> _Task requirements_: Start at the line in the entries below that contains "blue truck [230,106,270,172] -> none", stop at the line that contains "none -> pink cylinder [574,369,609,408]", and output exactly the lines in that span, both ends included.

> _The records_:
----------------------------------------
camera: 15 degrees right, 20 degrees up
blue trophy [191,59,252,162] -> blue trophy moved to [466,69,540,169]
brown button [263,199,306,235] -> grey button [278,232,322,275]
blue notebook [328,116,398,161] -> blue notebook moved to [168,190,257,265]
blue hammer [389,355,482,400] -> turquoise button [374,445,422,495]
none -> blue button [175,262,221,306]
----------------------------------------
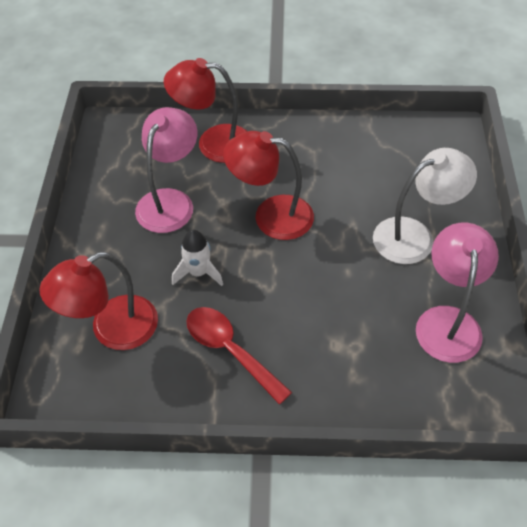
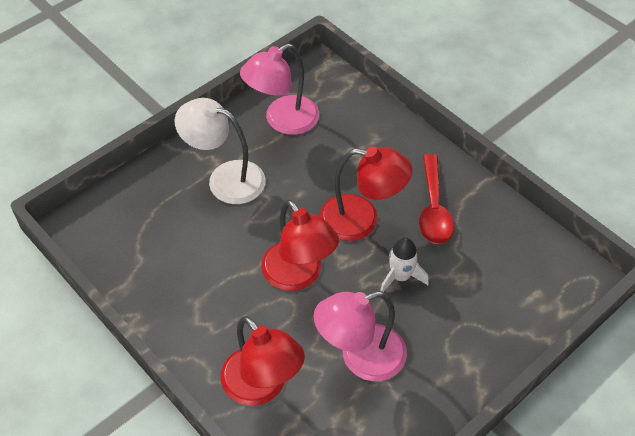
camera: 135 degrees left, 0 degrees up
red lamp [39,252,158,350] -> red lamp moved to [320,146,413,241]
----------------------------------------
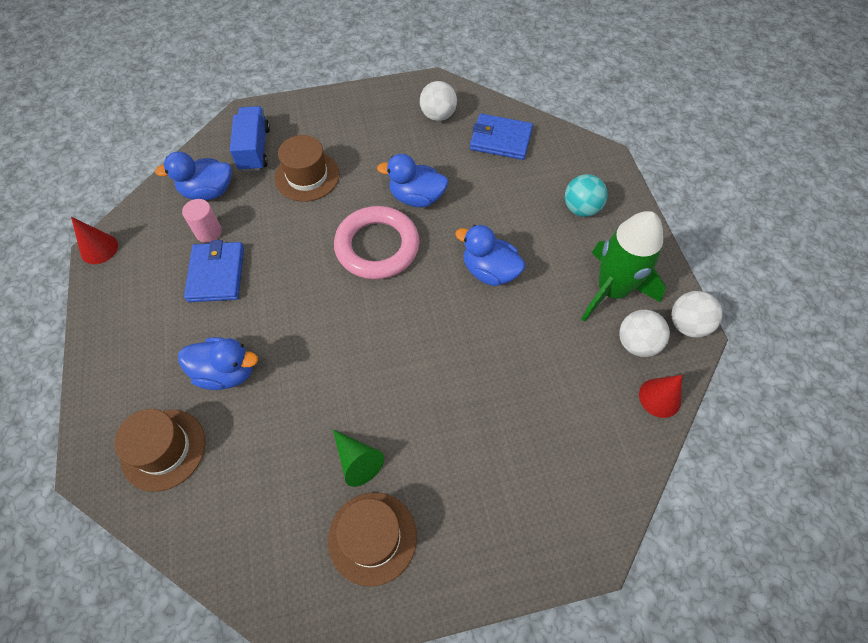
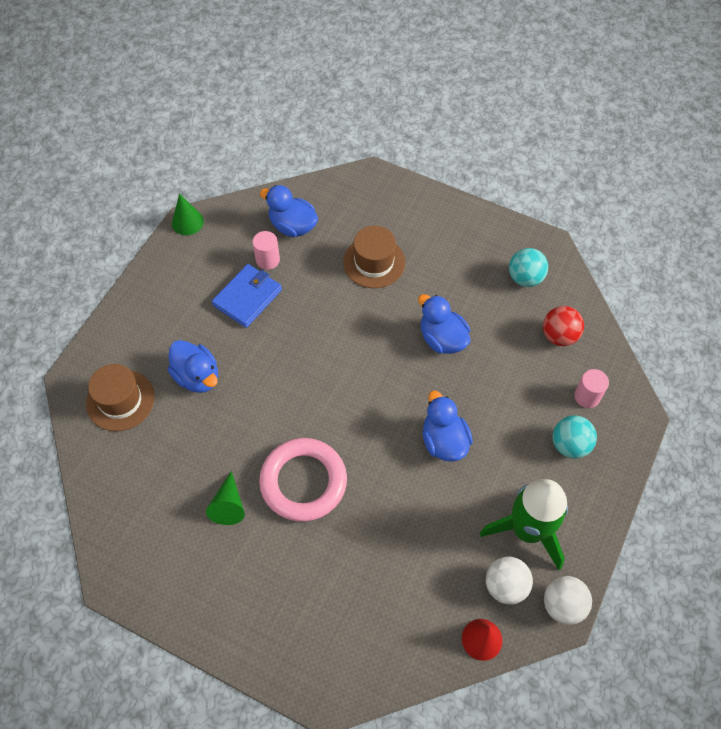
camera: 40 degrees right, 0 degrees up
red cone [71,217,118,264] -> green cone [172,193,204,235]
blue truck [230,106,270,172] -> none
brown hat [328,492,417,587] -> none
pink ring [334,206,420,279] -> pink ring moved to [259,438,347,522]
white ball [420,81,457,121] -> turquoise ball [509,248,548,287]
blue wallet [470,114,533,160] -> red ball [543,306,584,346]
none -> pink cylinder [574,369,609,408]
----------------------------------------
> _Exercise answer_:
blue truck [230,106,270,172] -> none
brown hat [328,492,417,587] -> none
pink ring [334,206,420,279] -> pink ring moved to [259,438,347,522]
white ball [420,81,457,121] -> turquoise ball [509,248,548,287]
blue wallet [470,114,533,160] -> red ball [543,306,584,346]
none -> pink cylinder [574,369,609,408]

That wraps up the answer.